**THE REQUEST**
Gather every line below that contains the string "kern", and copy each of those lines in full.

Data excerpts
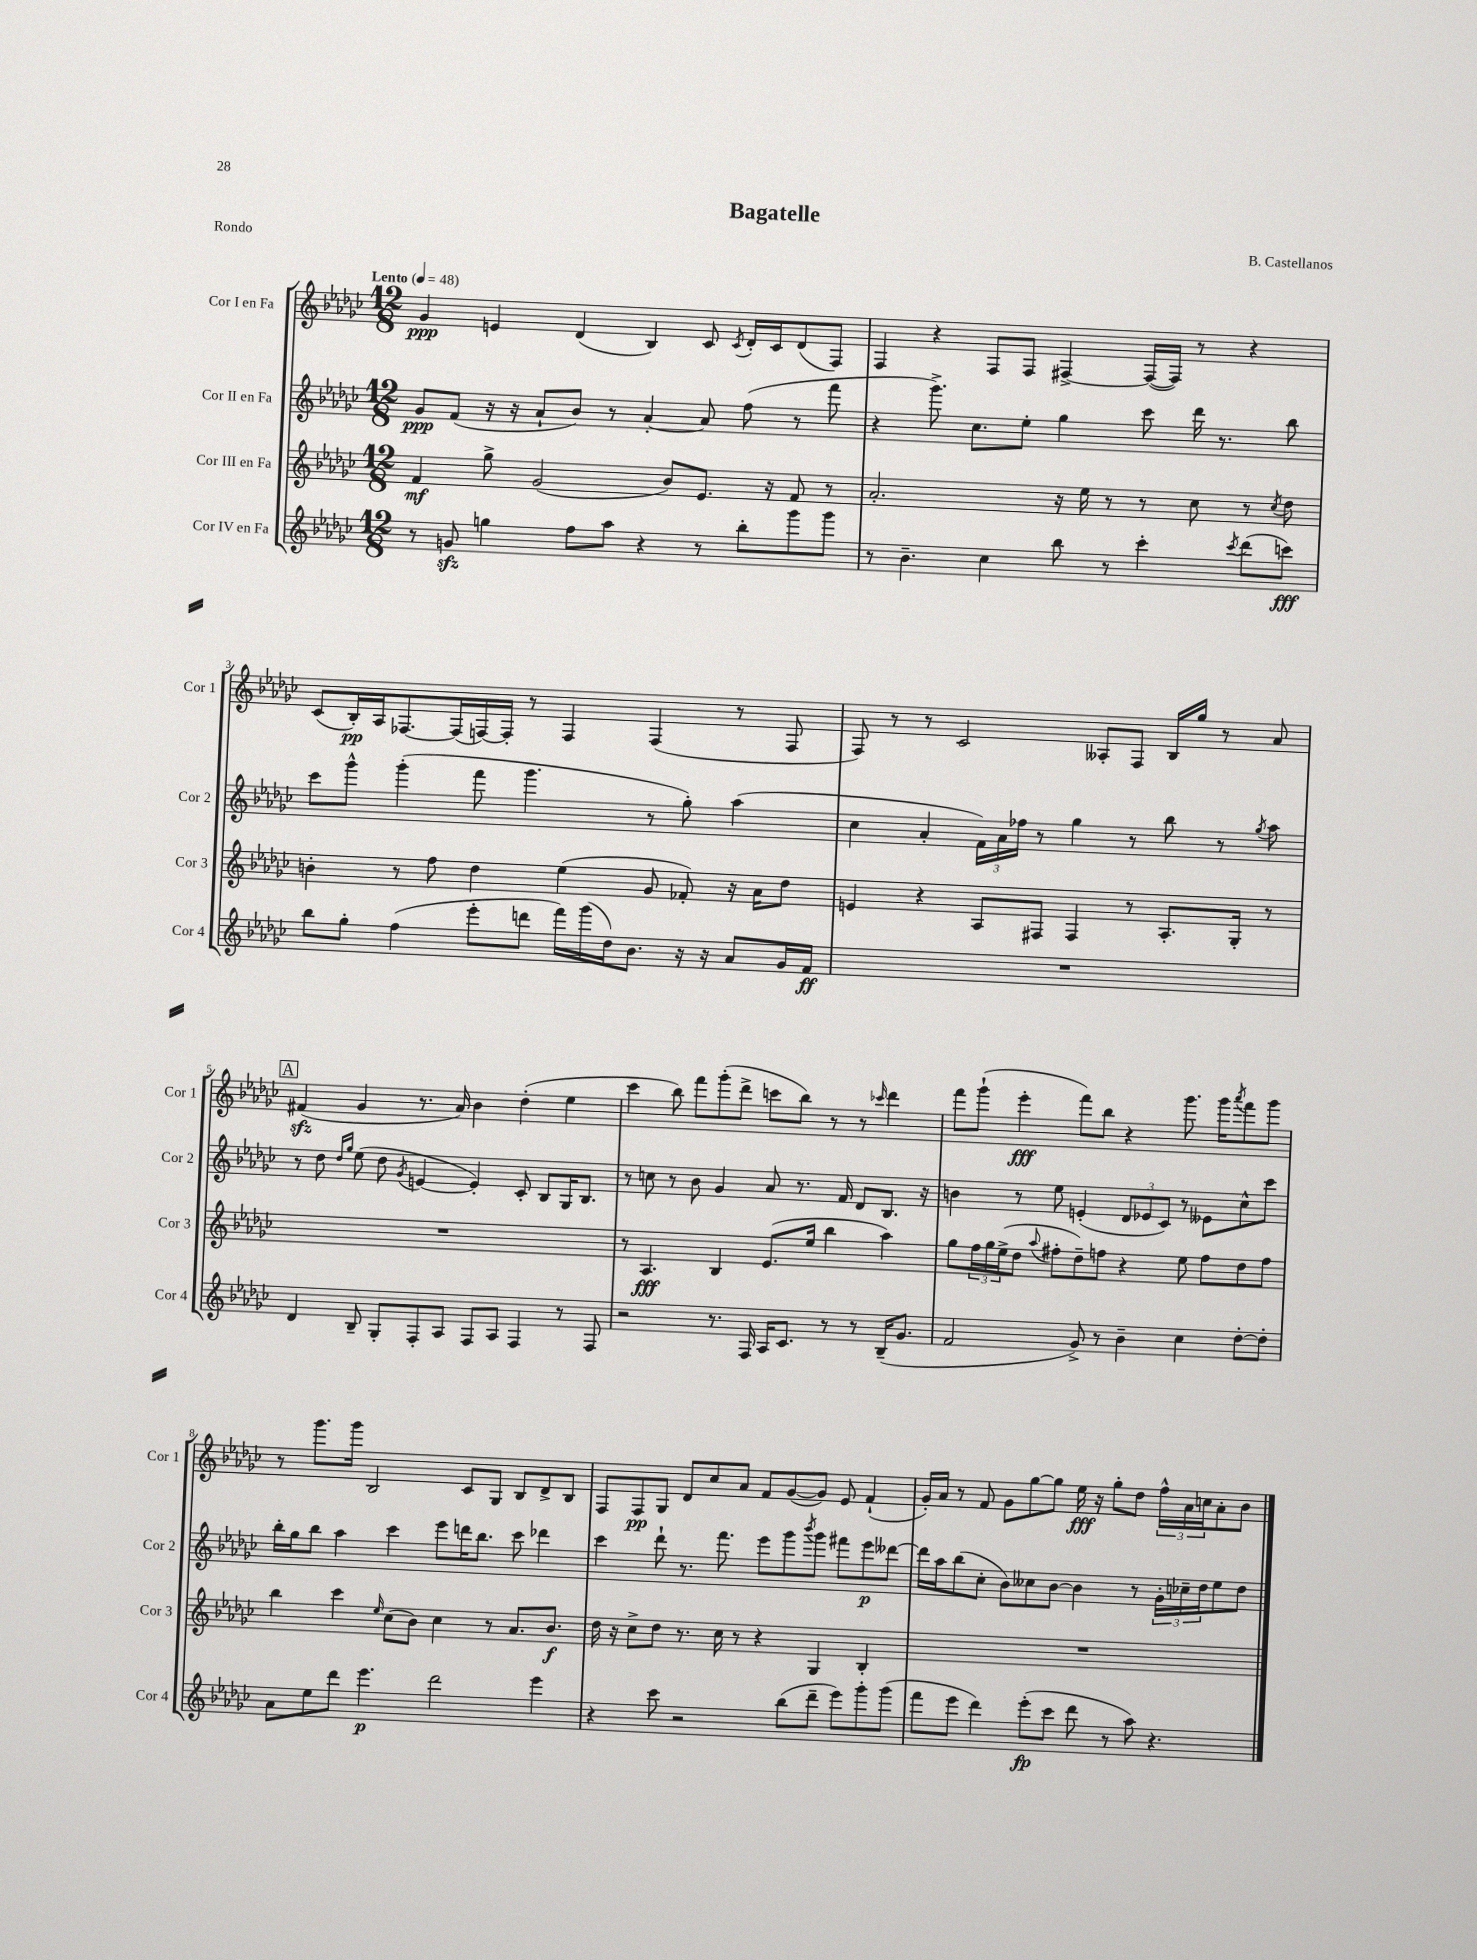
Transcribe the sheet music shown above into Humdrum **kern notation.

**kern	**dynam	**kern	**dynam	**kern	**dynam	**kern	**dynam
*part4	*part4	*part3	*part3	*part2	*part2	*part1	*part1
*staff4	*staff4	*staff3	*staff3	*staff2	*staff2	*staff1	*staff1
*I"Cor IV en Fa	*	*I"Cor III en Fa	*	*I"Cor II en Fa	*	*I"Cor I en Fa	*
*I'Cor 4	*	*I'Cor 3	*	*I'Cor 2	*	*I'Cor 1	*
*clefG2	*	*clefG2	*	*clefG2	*	*clefG2	*
*k[b-e-a-d-g-c-]	*	*k[b-e-a-d-g-c-]	*	*k[b-e-a-d-g-c-]	*	*k[b-e-a-d-g-c-]	*
*M12/8	*	*M12/8	*	*M12/8	*	*M12/8	*
*MM48	*	*MM48	*	*MM48	*	*MM48	*
=1	=1	=1	=1	=1	=1	=1	=1
!	!	!	!	!	!	!LO:TX:a:B:t=Lento	!
8r	.	4f/	mf	8g-/L	ppp	4g-/	ppp
8gnzz/	.	.	.	(8f/J	.	.	.
4ggn\	.	8gg-^\	.	16r	.	4en/	.
.	.	.	.	16r	.	.	.
.	.	(2g-/	.	8a-`/L	.	.	.
8ff\L	.	.	.	8b-/J)	.	(4d-/	.
8aa-\J	.	.	.	8r	.	.	.
4r	.	.	.	[4a-'/	.	4B-/)	.
.	.	8b-/L)	.	.	.	.	.
8r	.	8.e-/J	.	8a-/]	.	8c-/	.
.	.	.	.	.	.	8qc-/	.
8bb-'\L	.	.	.	(8ff\	.	16d-'/LL	.
.	.	16r	.	.	.	16c-/J	.
8ggg-\	.	8f/	.	8r	.	(8d-/	.
8ggg-\J	.	8r	.	8fff\	.	8F/J)	.
=2	=2	=2	=2	=2	=2	=2	=2
8r	.	2.a-'/	.	4r	.	4F/	.
4.b-~\	.	.	.	.	.	.	.
.	.	.	.	8.ggg-^\)	.	4r	.
.	.	.	.	8.cc-\L	.	.	.
4cc-\	.	.	.	.	.	8F/L	.
.	.	.	.	8ee-'\J	.	8F/J	.
8bb-\	.	16r	.	4gg-\	.	[4F#X^/	.
.	.	16ee-\	.	.	.	.	.
8r	.	8r	.	.	.	.	.
4ccc-'\	.	8r	.	8ccc-\	.	(16F#/LL_	.
.	.	.	.	.	.	16F#/JJ])	.
.	.	8cc-\	.	16ddd-\	.	8r	.
.	.	.	.	8.r	.	.	.
8qccc-/	.	.	.	.	.	.	.
(8ddd-\L	.	8r	.	.	.	4r	.
.	.	8qcc-/	.	.	.	.	.
8cccn\J)	fff	8dd-\	.	8bb-\	.	.	.
!!LO:LB:g=z
=3	=3	=3	=3	=3	=3	=3	=3
8bb-\L	.	4bn'\	.	8ccc-\L	.	(8c-/L	.
8gg-'\J	.	.	.	8ggg-^^\J	.	16B-'/L)	pp
.	.	.	.	.	.	16A-/J	.
(4ff\	.	8r	.	(4ggg-'\	.	[8.F-X/	.
.	.	8ff\	.	.	.	.	.
.	.	.	.	.	.	(16F-/L]	.
8eee-'\L	.	4dd-\	.	8fff\	.	[16Fn/)	.
.	.	.	.	.	.	16F'/JJ]	.
8dddn\J	.	.	.	4.ggg-\	.	8r	.
16fff\LL)	.	(4ee-\	.	.	.	4F/	.
(16ggg-\	.	.	.	.	.	.	.
16dd-\J)	.	.	.	.	.	.	.
8.b-\J	.	.	.	.	.	.	.
.	.	8g-/	.	8r	.	(4F/	.
16r	.	8f-X'/)	.	8gg-'\)	.	.	.
16r	.	.	.	.	.	.	.
8a-/L	.	16r	.	(4aa-\	.	8r	.
.	.	16a-\KL	.	.	.	.	.
16g-/L	.	8dd-\J	.	.	.	8F/	.
16f/JJ	ff	.	.	.	.	.	.
=4	=4	=4	=4	=4	=4	=4	=4
1.r	.	4en/	.	4cc-\	.	8F/)	.
.	.	.	.	.	.	8r	.
.	.	4r	.	4a-'/	.	8r	.
.	.	.	.	.	.	2c-/	.
.	.	8A-/L	.	24f\LL)	.	.	.
.	.	.	.	24a-\	.	.	.
.	.	.	.	24ff-X\JJ	.	.	.
.	.	8F#X/J	.	8r	.	.	.
.	.	4F#/	.	4gg-\	.	.	.
.	.	.	.	.	.	8A--X'/L	.
.	.	8r	.	8r	.	8F/J	.
.	.	8.A-'/L	.	8bb-\	.	16B-/LL	.
.	.	.	.	.	.	16gg-/JJ	.
.	.	.	.	8r	.	8r	.
.	.	16G-'/Jk	.	.	.	.	.
.	.	.	.	8qgg-/	.	.	.
.	.	8r	.	8aa-\	.	8a-/	.
!!LO:LB:g=z
!!LO:REH:place=s1:t=A
=5	=5	=5	=5	=5	=5	=5	=5
4d-/	.	1.r	.	8r	.	(4f#Xzz/	.
.	.	.	.	8dd-\	.	.	.
.	.	.	.	16qqdd-/LL	.	.	.
.	.	.	.	16qqgg-/JJ	.	.	.
8B-~/	.	.	.	(8ee-\	.	4g-/	.
8G-'/L	.	.	.	8dd-\	.	.	.
.	.	.	.	8qg-/	.	.	.
8F'/	.	.	.	[4en/	.	8.r	.
8A-/J	.	.	.	.	.	.	.
.	.	.	.	.	.	16a-/)	.
8F/L	.	.	.	4e'/])	.	4b-\	.
8A-/J	.	.	.	.	.	.	.
4F/	.	.	.	8c-'/	.	(4dd-'\	.
.	.	.	.	8B-/L	.	.	.
8r	.	.	.	16G-/K	.	4ee-\	.
.	.	.	.	8.B-/J	.	.	.
8F/	.	.	.	.	.	.	.
=6	=6	=6	=6	=6	=6	=6	=6
2r	.	8r	.	8r	.	4ccc-\	.
.	.	4.A-/	fff	8ccn\	.	.	.
.	.	.	.	8r	.	8bb-\)	.
.	.	.	.	8b-\	.	8fff\L	.
8.r	.	4B-/	.	4g-/	.	(8ggg-'\	.
.	.	.	.	.	.	8ddd-^\J	.
16F/	.	.	.	.	.	.	.
16A-/KL	.	(8.e-/L	.	8a-/	.	8cccn\L	.
8.c-/J	.	.	.	.	.	.	.
.	.	.	.	8.r	.	8bb-\J)	.
.	.	16ee-/Jk	.	.	.	.	.
8r	.	4bb-\	.	.	.	8r	.
.	.	.	.	16f/	.	.	.
8r	.	.	.	8d-/L	.	8r	.
.	.	.	.	.	.	16qqccc-X/	.
(16B-~/KL	.	4aa-\)	.	8.B-/J	.	4ddd-\	.
8.g-/J	.	.	.	.	.	.	.
.	.	.	.	16r	.	.	.
=7	=7	=7	=7	=7	=7	=7	=7
2f/	.	8gg-\L	.	4bn\	.	8fff\L	.
.	.	24ff\L	.	.	.	(8ggg-`\J	.
.	.	24gg-\	.	.	.	.	.
.	.	(24ee-^\J	.	.	.	.	.
.	.	8dd-\J	.	8r	.	4eee-'\	fff
.	.	8qqaa-/	.	.	.	.	.
.	.	8ff#X'\L	.	8ee-\	.	.	.
8g-^/)	.	8dd-~\)	.	(4en'/	.	8fff\L)	.
8r	.	8ffn\J	.	.	.	8bb-\J	.
4b-~\	.	4r	.	12d-/L	.	4r	.
.	.	.	.	12e-X/	.	.	.
.	.	.	.	12c-/J)	.	.	.
4cc-\	.	8ee-\	.	8r	.	8.ggg-\	.
.	.	8ff\L	.	8e--X\L	.	.	.
.	.	.	.	.	.	16ggg-\KL	.
.	.	.	.	.	.	8qaaa-/	.
[8dd-'\L	.	8dd-\	.	8cc-^^\	.	8fff\	.
8dd-'\J]	.	8ff\J	.	8ccc-\J	.	8ggg-\J	.
!!LO:LB:g=z
=8	=8	=8	=8	=8	=8	=8	=8
8a-\L	.	4bb-\	.	16bb-'\LL	.	8r	.
.	.	.	.	16gg-\J	.	.	.
8ee-\	.	.	.	8bb-\J	.	8.ggg-\L	.
8ddd-\J	.	4ccc-\	.	4aa-\	.	.	.
.	.	.	.	.	.	16ggg-\Jk	.
4.eee-\	p	.	.	.	.	2B-/	.
.	.	16qqee-/	.	.	.	.	.
.	.	(8cc-\L	.	4ccc-\	.	.	.
.	.	8b-\J)	.	.	.	.	.
2ddd-\	.	4cc-\	.	8eee-\L	.	.	.
.	.	.	.	16dddn\K	.	8c-/L	.
.	.	.	.	8.bb-\J	.	.	.
.	.	8r	.	.	.	8G-/J	.
.	.	8.a-/L	.	8ccc-\	.	8B-/L	.
4eee-\	.	.	.	4ddd-X\	.	8d-^/	.
.	.	8.b-/J	f	.	.	.	.
.	.	.	.	.	.	8B-/J	.
=9	=9	=9	=9	=9	=9	=9	=9
4r	.	16dd-\	.	4ccc-\	.	8F/L	.
.	.	16r	.	.	.	.	.
.	.	8cc-^\L	.	.	.	8F/	pp
8ccc-\	.	8dd-\J	.	8ddd-`\	.	8G-/J	.
2r	.	8.r	.	8.r	.	8d-/L	.
.	.	.	.	.	.	8cc-/	.
.	.	16cc-\	.	8.fff\	.	.	.
.	.	8r	.	.	.	8a-/J	.
.	.	4r	.	8eee-\L	.	8f/L	.
(8bb-\L	.	.	.	8ggg-\	.	([8g-/	.
.	.	.	.	8qbbb-/	.	.	.
8ddd-~\J	.	4G-/	.	8ggg-\J	.	8g-/J])	.
8eee-\L)	.	.	.	8fff#X\L	.	8e-/	.
8ggg-'\	.	4B-'/	.	8eee-\	p	(4f`/	.
(8ggg-\J	.	.	.	[8ddd--X\J	.	.	.
=10	=10	=10	=10	=10	=10	=10	=10
8fff\L	.	1.r	.	16ddd--\LL]	.	16g-'/LL)	.
.	.	.	.	16aa-\J	.	16a-/JJ	.
8eee-\J	.	.	.	(8bb-\	.	8r	.
4ddd-\)	.	.	.	8cc-'\J	.	8f/	.
.	.	.	.	8b-\L)	.	8g-\L	.
(8eee-'\L	fp	.	.	8cc--X\	.	[8gg-\	.
8ccc-\J	.	.	.	[8b-\J	.	8gg-\J]	.
8ddd-\	.	.	.	4b-\]	.	16ee-\	fff
.	.	.	.	.	.	16r	.
8r	.	.	.	.	.	8gg-'\L	.
8aa-\)	.	.	.	8r	.	8dd-\J	.
4.r	.	.	.	24g-'\LL	.	24ff^^\LL	.
.	.	.	.	24cc-X~\	.	24a-\	.
.	.	.	.	24dd-\J	.	24ccn\J	.
.	.	.	.	8ee-\	.	8a-'\	.
.	.	.	.	8dd-\J	.	8b-\J	.
==	==	==	==	==	==	==	==
*-	*-	*-	*-	*-	*-	*-	*-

**FINISHED TASK**
Transcribe the sheet music shown above into Humdrum **kern notation.
**kern	**dynam	**kern	**dynam	**kern	**dynam	**kern	**dynam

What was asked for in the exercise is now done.